==== Recorded information ====

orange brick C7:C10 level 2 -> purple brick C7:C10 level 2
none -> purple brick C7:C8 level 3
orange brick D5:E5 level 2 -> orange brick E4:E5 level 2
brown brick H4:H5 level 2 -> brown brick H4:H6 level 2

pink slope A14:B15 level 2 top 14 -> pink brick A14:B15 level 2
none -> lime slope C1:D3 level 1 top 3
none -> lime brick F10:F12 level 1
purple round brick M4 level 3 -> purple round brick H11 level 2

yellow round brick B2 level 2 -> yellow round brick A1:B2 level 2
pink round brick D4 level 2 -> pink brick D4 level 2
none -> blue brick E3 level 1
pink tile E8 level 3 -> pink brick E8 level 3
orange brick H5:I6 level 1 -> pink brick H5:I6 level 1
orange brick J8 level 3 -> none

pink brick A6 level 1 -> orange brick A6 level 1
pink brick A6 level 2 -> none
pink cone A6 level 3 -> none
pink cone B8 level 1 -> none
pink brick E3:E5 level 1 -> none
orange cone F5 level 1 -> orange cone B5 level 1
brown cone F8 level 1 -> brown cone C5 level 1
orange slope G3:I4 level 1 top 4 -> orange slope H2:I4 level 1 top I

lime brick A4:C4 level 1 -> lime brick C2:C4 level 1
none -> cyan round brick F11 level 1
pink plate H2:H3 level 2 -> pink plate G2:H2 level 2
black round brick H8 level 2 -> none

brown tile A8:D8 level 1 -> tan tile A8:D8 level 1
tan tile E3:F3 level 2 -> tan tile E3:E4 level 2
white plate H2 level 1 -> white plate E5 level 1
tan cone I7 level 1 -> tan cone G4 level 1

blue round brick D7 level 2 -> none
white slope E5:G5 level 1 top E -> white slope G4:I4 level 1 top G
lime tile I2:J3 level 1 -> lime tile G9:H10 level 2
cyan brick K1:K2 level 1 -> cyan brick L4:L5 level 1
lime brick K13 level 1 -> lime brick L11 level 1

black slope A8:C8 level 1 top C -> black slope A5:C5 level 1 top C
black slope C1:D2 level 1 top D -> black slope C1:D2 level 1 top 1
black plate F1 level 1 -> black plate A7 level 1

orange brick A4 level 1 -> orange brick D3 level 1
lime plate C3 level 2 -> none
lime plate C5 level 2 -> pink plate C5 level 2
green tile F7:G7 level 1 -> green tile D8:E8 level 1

====

- **Exercise aim**
Retype the entries above exactly, but only from the line containing "orange brick H5:I6" through the line containing "pink plate H2:H3", both included.

- **Task response**
orange brick H5:I6 level 1 -> pink brick H5:I6 level 1
orange brick J8 level 3 -> none

pink brick A6 level 1 -> orange brick A6 level 1
pink brick A6 level 2 -> none
pink cone A6 level 3 -> none
pink cone B8 level 1 -> none
pink brick E3:E5 level 1 -> none
orange cone F5 level 1 -> orange cone B5 level 1
brown cone F8 level 1 -> brown cone C5 level 1
orange slope G3:I4 level 1 top 4 -> orange slope H2:I4 level 1 top I

lime brick A4:C4 level 1 -> lime brick C2:C4 level 1
none -> cyan round brick F11 level 1
pink plate H2:H3 level 2 -> pink plate G2:H2 level 2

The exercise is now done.